> [Saved data entries]
>> START

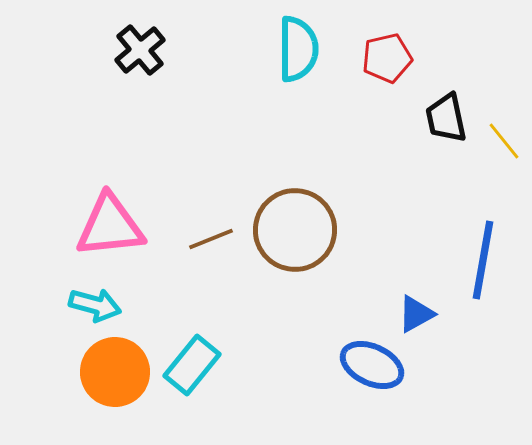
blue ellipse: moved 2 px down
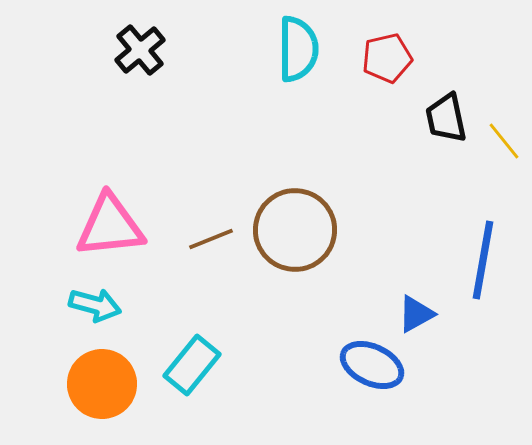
orange circle: moved 13 px left, 12 px down
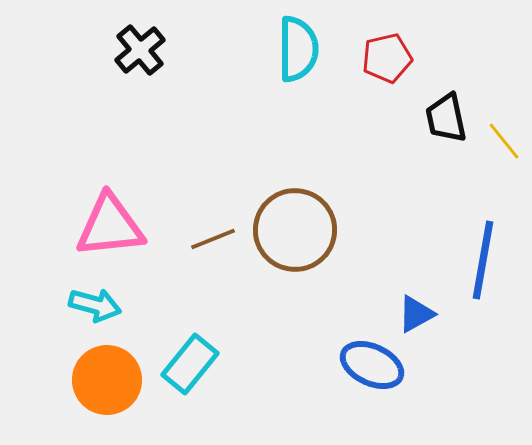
brown line: moved 2 px right
cyan rectangle: moved 2 px left, 1 px up
orange circle: moved 5 px right, 4 px up
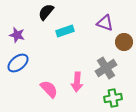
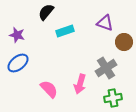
pink arrow: moved 3 px right, 2 px down; rotated 12 degrees clockwise
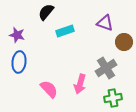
blue ellipse: moved 1 px right, 1 px up; rotated 45 degrees counterclockwise
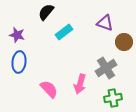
cyan rectangle: moved 1 px left, 1 px down; rotated 18 degrees counterclockwise
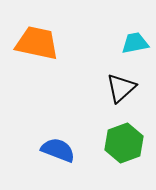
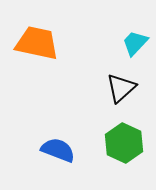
cyan trapezoid: rotated 36 degrees counterclockwise
green hexagon: rotated 15 degrees counterclockwise
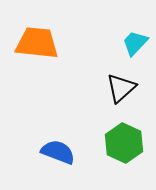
orange trapezoid: rotated 6 degrees counterclockwise
blue semicircle: moved 2 px down
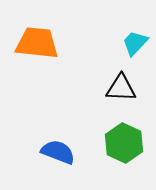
black triangle: rotated 44 degrees clockwise
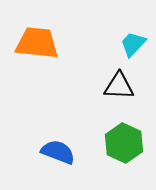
cyan trapezoid: moved 2 px left, 1 px down
black triangle: moved 2 px left, 2 px up
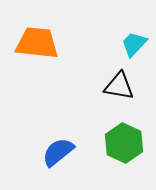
cyan trapezoid: moved 1 px right
black triangle: rotated 8 degrees clockwise
blue semicircle: rotated 60 degrees counterclockwise
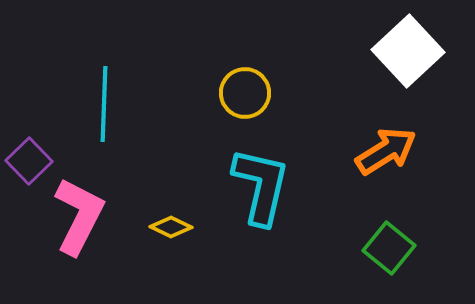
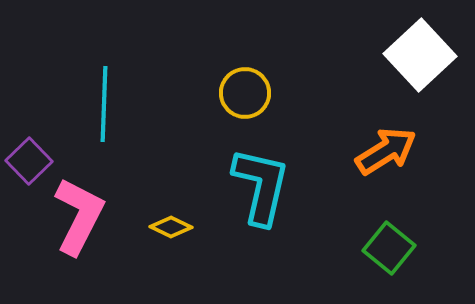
white square: moved 12 px right, 4 px down
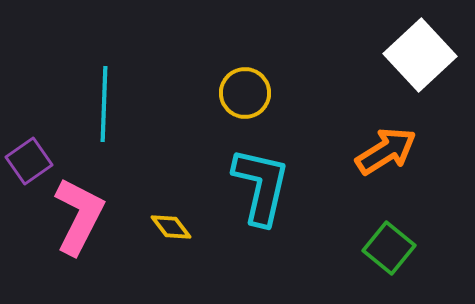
purple square: rotated 9 degrees clockwise
yellow diamond: rotated 27 degrees clockwise
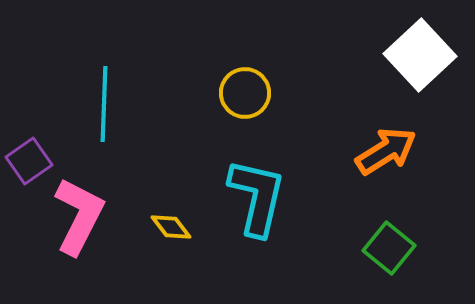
cyan L-shape: moved 4 px left, 11 px down
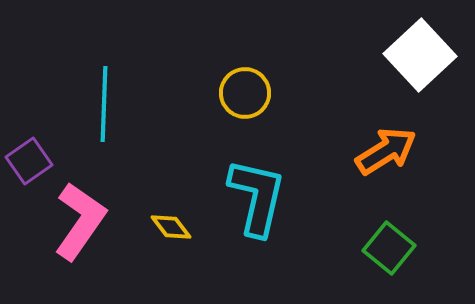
pink L-shape: moved 1 px right, 5 px down; rotated 8 degrees clockwise
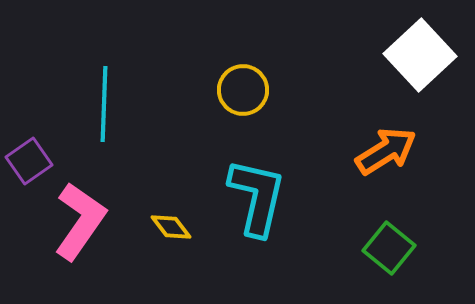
yellow circle: moved 2 px left, 3 px up
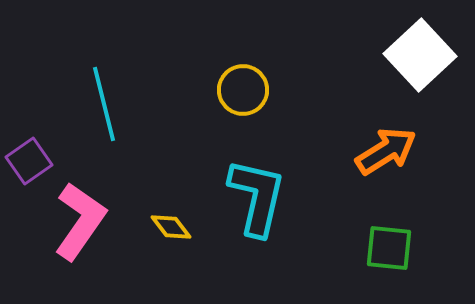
cyan line: rotated 16 degrees counterclockwise
green square: rotated 33 degrees counterclockwise
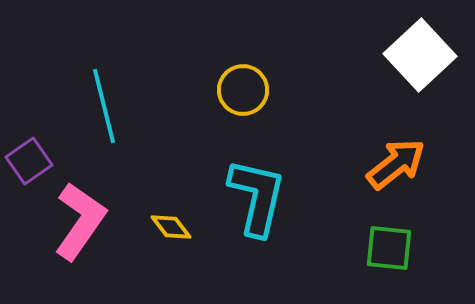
cyan line: moved 2 px down
orange arrow: moved 10 px right, 13 px down; rotated 6 degrees counterclockwise
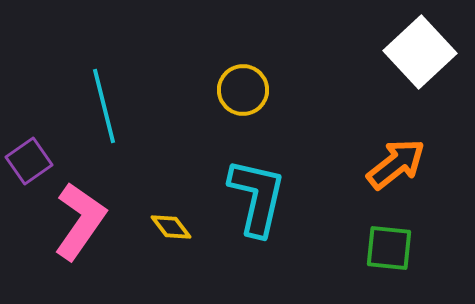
white square: moved 3 px up
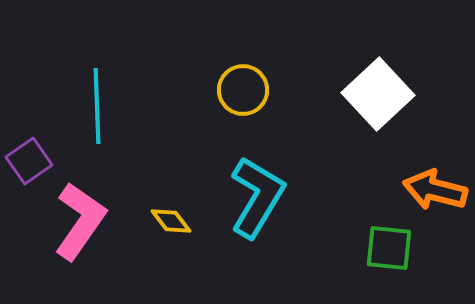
white square: moved 42 px left, 42 px down
cyan line: moved 7 px left; rotated 12 degrees clockwise
orange arrow: moved 39 px right, 26 px down; rotated 128 degrees counterclockwise
cyan L-shape: rotated 18 degrees clockwise
yellow diamond: moved 6 px up
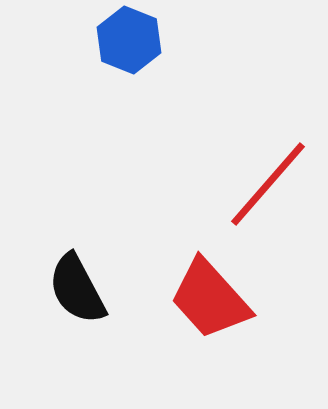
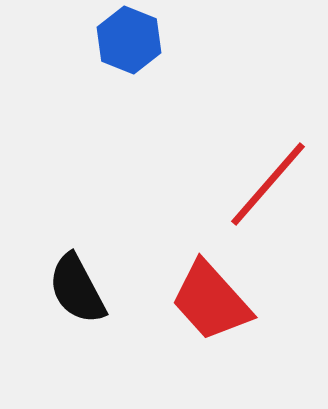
red trapezoid: moved 1 px right, 2 px down
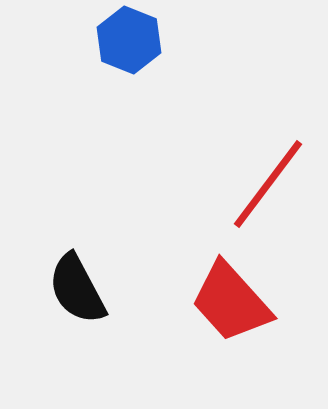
red line: rotated 4 degrees counterclockwise
red trapezoid: moved 20 px right, 1 px down
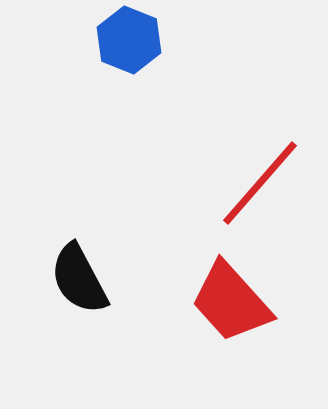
red line: moved 8 px left, 1 px up; rotated 4 degrees clockwise
black semicircle: moved 2 px right, 10 px up
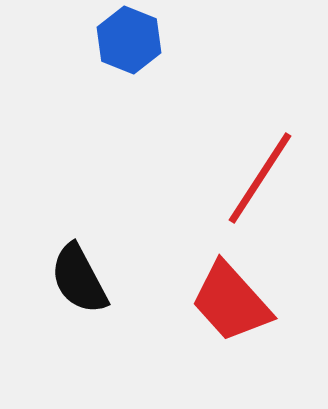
red line: moved 5 px up; rotated 8 degrees counterclockwise
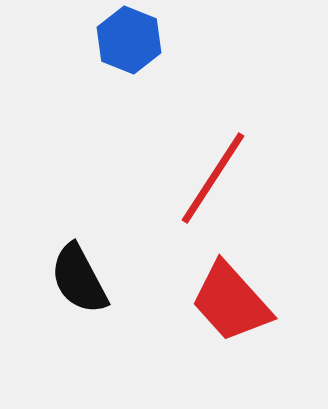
red line: moved 47 px left
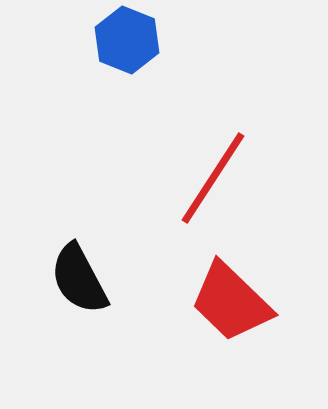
blue hexagon: moved 2 px left
red trapezoid: rotated 4 degrees counterclockwise
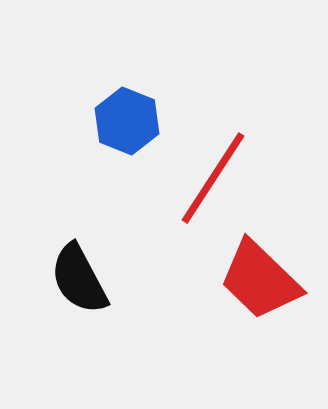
blue hexagon: moved 81 px down
red trapezoid: moved 29 px right, 22 px up
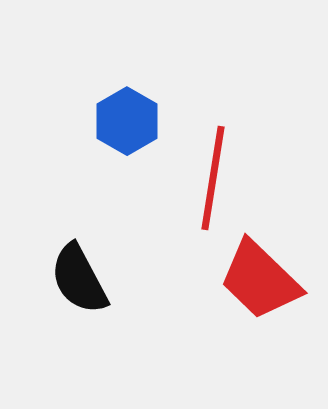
blue hexagon: rotated 8 degrees clockwise
red line: rotated 24 degrees counterclockwise
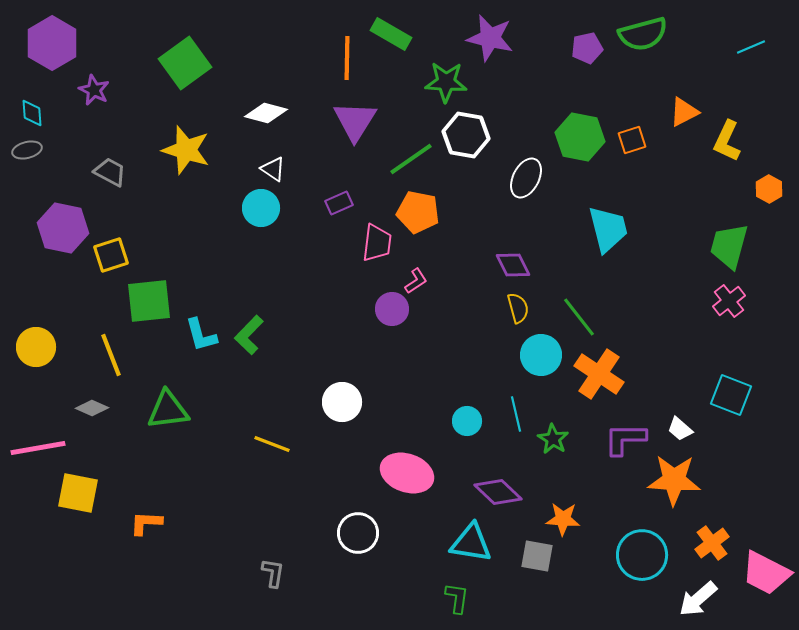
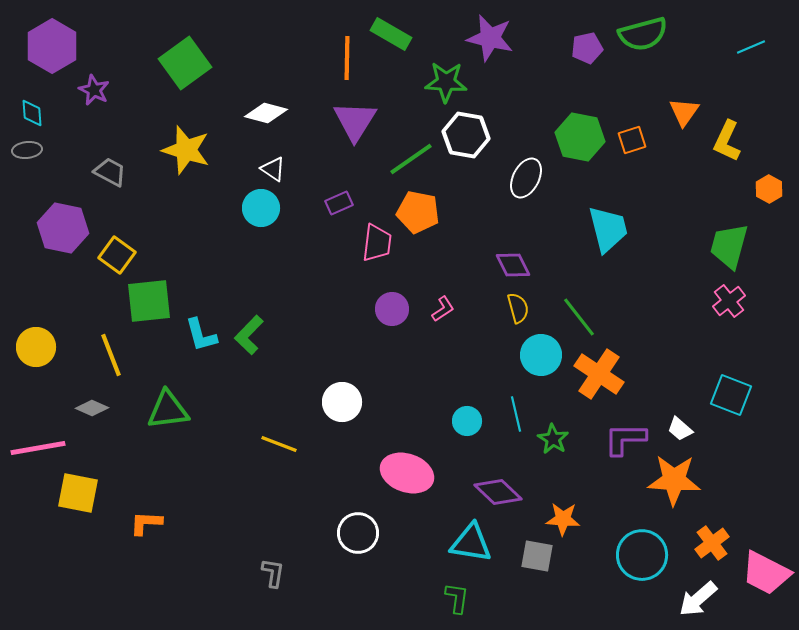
purple hexagon at (52, 43): moved 3 px down
orange triangle at (684, 112): rotated 28 degrees counterclockwise
gray ellipse at (27, 150): rotated 8 degrees clockwise
yellow square at (111, 255): moved 6 px right; rotated 36 degrees counterclockwise
pink L-shape at (416, 281): moved 27 px right, 28 px down
yellow line at (272, 444): moved 7 px right
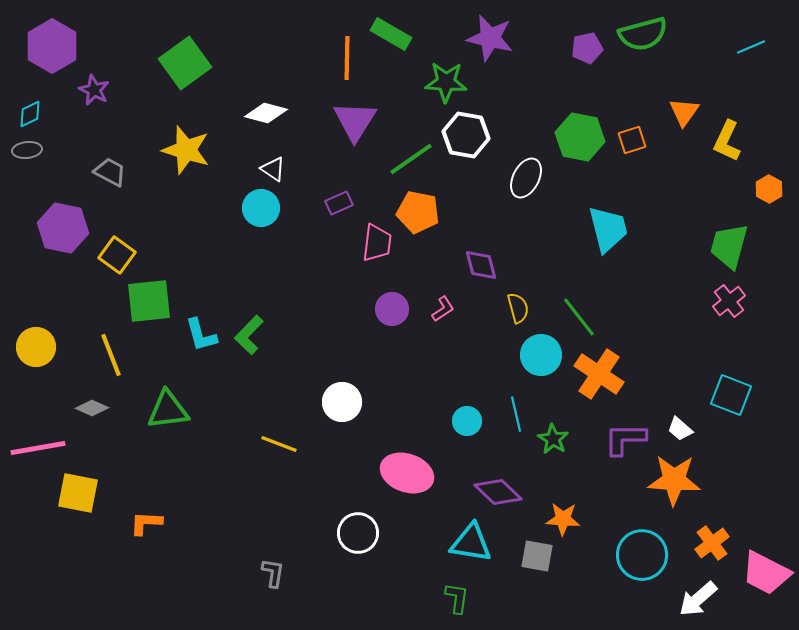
cyan diamond at (32, 113): moved 2 px left, 1 px down; rotated 68 degrees clockwise
purple diamond at (513, 265): moved 32 px left; rotated 12 degrees clockwise
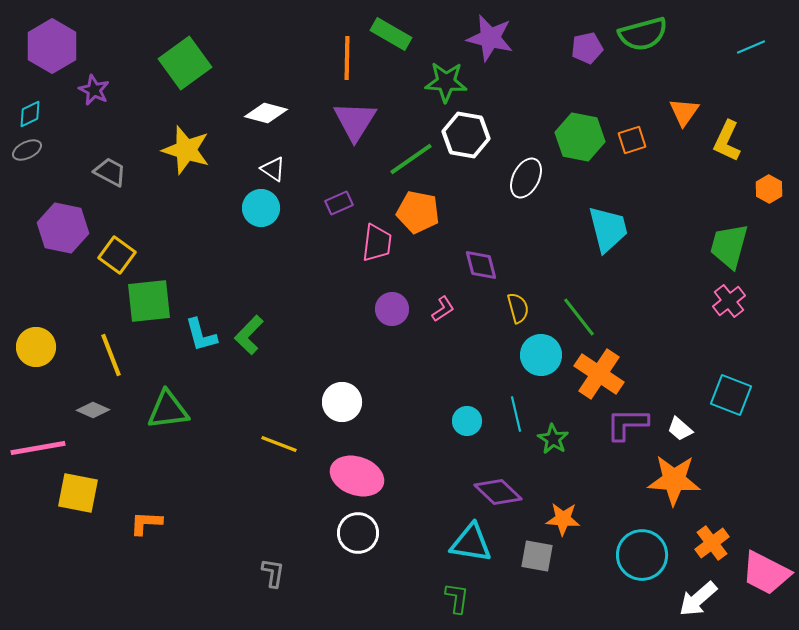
gray ellipse at (27, 150): rotated 20 degrees counterclockwise
gray diamond at (92, 408): moved 1 px right, 2 px down
purple L-shape at (625, 439): moved 2 px right, 15 px up
pink ellipse at (407, 473): moved 50 px left, 3 px down
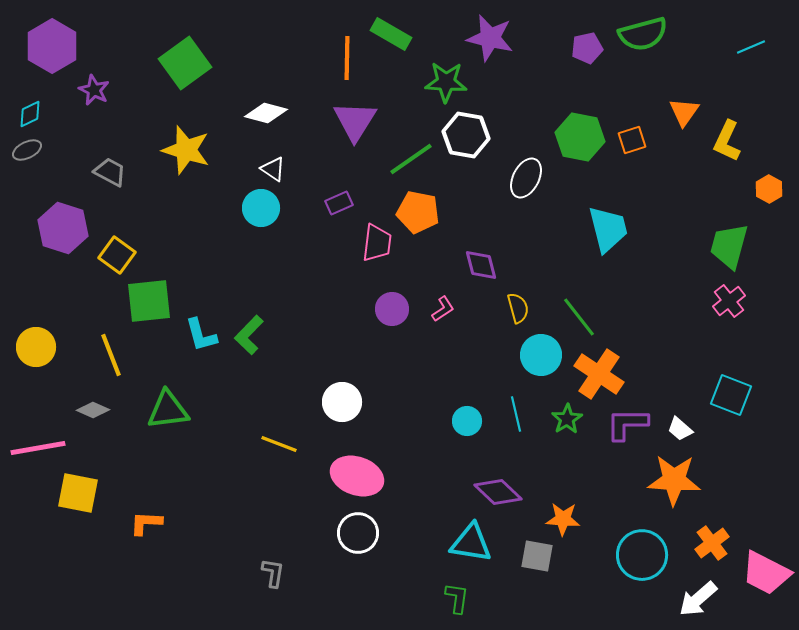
purple hexagon at (63, 228): rotated 6 degrees clockwise
green star at (553, 439): moved 14 px right, 20 px up; rotated 8 degrees clockwise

>> END

> [Brief] Copy the records from the line containing "cyan trapezoid: moved 2 px left, 1 px down" through the line containing "yellow circle: moved 2 px left, 3 px up", including both of those lines. Omit the pictures from your answer.

> [Solution for this problem]
cyan trapezoid: moved 2 px left, 1 px down
black triangle: moved 2 px left, 2 px up
cyan trapezoid: moved 1 px right
black triangle: rotated 8 degrees clockwise
blue semicircle: rotated 60 degrees counterclockwise
white square: moved 12 px right, 4 px down
purple square: rotated 9 degrees clockwise
yellow diamond: rotated 27 degrees clockwise
cyan L-shape: moved 4 px left, 11 px down
pink L-shape: moved 1 px right, 5 px down; rotated 8 degrees clockwise
yellow circle: moved 2 px left, 3 px up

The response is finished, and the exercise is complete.